- [DATASET ENTRIES]:
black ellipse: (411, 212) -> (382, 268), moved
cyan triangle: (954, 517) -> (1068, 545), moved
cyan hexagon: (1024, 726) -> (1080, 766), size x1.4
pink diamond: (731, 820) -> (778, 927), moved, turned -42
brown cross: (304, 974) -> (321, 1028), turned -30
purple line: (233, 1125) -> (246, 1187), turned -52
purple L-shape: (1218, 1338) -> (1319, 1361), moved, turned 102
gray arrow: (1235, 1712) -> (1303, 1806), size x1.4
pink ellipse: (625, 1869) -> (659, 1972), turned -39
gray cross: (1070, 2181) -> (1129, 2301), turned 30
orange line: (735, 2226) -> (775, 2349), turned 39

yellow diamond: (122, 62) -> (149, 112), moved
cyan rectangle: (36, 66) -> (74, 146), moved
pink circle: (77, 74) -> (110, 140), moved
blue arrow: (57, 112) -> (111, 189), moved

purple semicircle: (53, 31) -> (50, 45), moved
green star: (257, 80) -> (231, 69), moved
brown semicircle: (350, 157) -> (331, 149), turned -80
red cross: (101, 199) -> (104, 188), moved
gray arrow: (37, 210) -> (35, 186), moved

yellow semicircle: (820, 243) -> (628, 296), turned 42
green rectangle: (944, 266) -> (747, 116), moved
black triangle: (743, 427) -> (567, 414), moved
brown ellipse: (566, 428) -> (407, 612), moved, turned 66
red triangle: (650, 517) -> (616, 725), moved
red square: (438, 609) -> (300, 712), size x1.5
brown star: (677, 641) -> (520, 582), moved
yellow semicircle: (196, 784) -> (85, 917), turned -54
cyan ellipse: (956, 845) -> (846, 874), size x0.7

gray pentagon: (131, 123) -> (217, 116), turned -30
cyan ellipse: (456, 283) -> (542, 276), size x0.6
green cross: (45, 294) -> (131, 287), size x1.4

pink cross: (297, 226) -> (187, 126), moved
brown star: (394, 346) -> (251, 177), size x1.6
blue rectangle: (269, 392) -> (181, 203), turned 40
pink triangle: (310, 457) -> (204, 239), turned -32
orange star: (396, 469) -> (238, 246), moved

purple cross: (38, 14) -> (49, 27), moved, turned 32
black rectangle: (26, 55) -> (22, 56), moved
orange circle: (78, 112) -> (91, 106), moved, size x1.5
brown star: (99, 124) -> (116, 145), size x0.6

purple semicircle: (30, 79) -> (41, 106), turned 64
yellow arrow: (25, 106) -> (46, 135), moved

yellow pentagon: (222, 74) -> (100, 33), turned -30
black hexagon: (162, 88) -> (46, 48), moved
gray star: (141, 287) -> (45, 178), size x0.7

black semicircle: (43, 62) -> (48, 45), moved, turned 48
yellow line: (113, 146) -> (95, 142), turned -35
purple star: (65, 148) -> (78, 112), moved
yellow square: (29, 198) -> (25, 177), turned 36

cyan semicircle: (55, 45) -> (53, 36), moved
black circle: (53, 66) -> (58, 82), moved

- [WHAT THIS TASK INVOLVES]:
Write out only the lines that run from the line containing "red triangle: (650, 517) -> (616, 725), moved" through the line containing "purple semicircle: (30, 79)", both included, exactly as they appear above.

- [SOLUTION]:
red triangle: (650, 517) -> (616, 725), moved
red square: (438, 609) -> (300, 712), size x1.5
brown star: (677, 641) -> (520, 582), moved
yellow semicircle: (196, 784) -> (85, 917), turned -54
cyan ellipse: (956, 845) -> (846, 874), size x0.7

gray pentagon: (131, 123) -> (217, 116), turned -30
cyan ellipse: (456, 283) -> (542, 276), size x0.6
green cross: (45, 294) -> (131, 287), size x1.4

pink cross: (297, 226) -> (187, 126), moved
brown star: (394, 346) -> (251, 177), size x1.6
blue rectangle: (269, 392) -> (181, 203), turned 40
pink triangle: (310, 457) -> (204, 239), turned -32
orange star: (396, 469) -> (238, 246), moved

purple cross: (38, 14) -> (49, 27), moved, turned 32
black rectangle: (26, 55) -> (22, 56), moved
orange circle: (78, 112) -> (91, 106), moved, size x1.5
brown star: (99, 124) -> (116, 145), size x0.6

purple semicircle: (30, 79) -> (41, 106), turned 64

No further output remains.